— DIRECTIONS FOR THIS TASK —
Write out all records as given; omit images.

◇ ◇ ◇

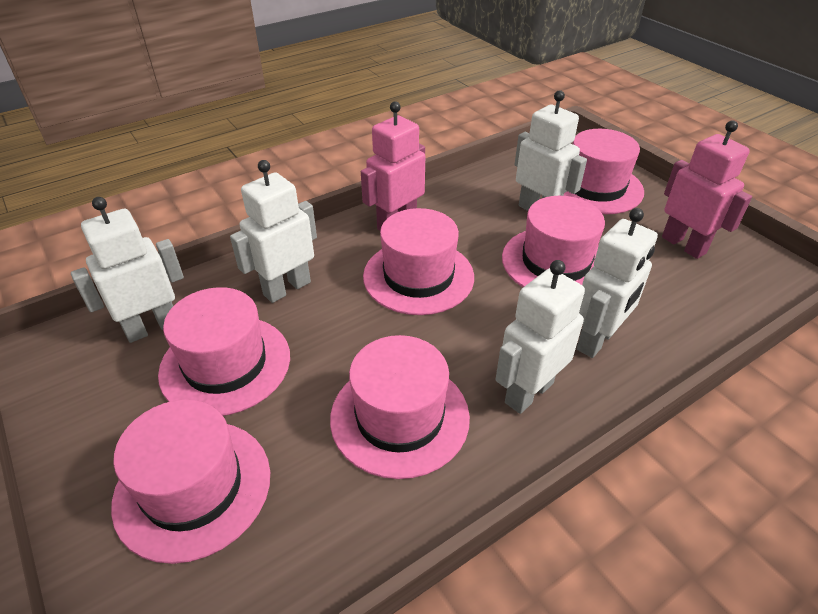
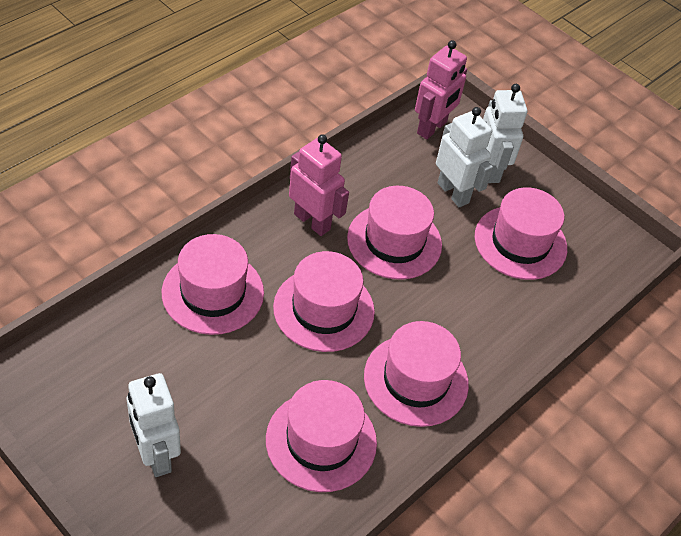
white robot: 5 -> 3

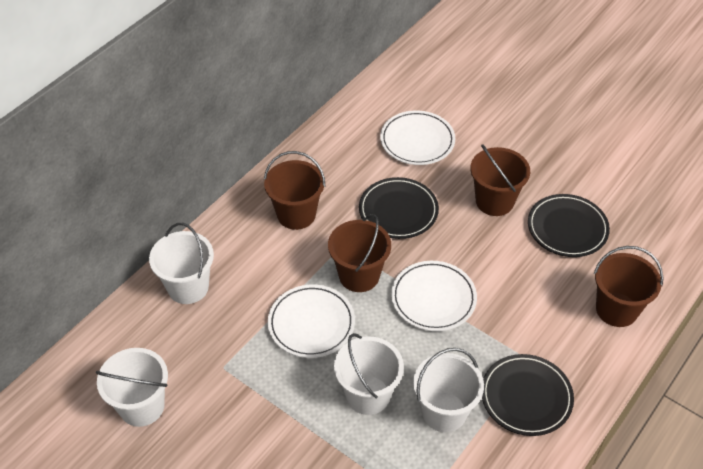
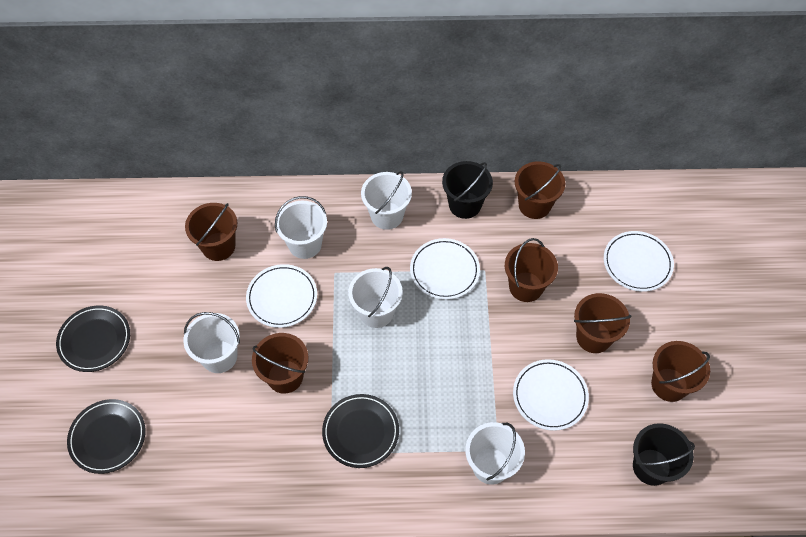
black bucket: 0 -> 2
brown bucket: 4 -> 6
white bucket: 4 -> 5
white plate: 3 -> 4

◇ ◇ ◇

— REPLY TO THE TASK —
white robot: 5 -> 3

black bucket: 0 -> 2
brown bucket: 4 -> 6
white bucket: 4 -> 5
white plate: 3 -> 4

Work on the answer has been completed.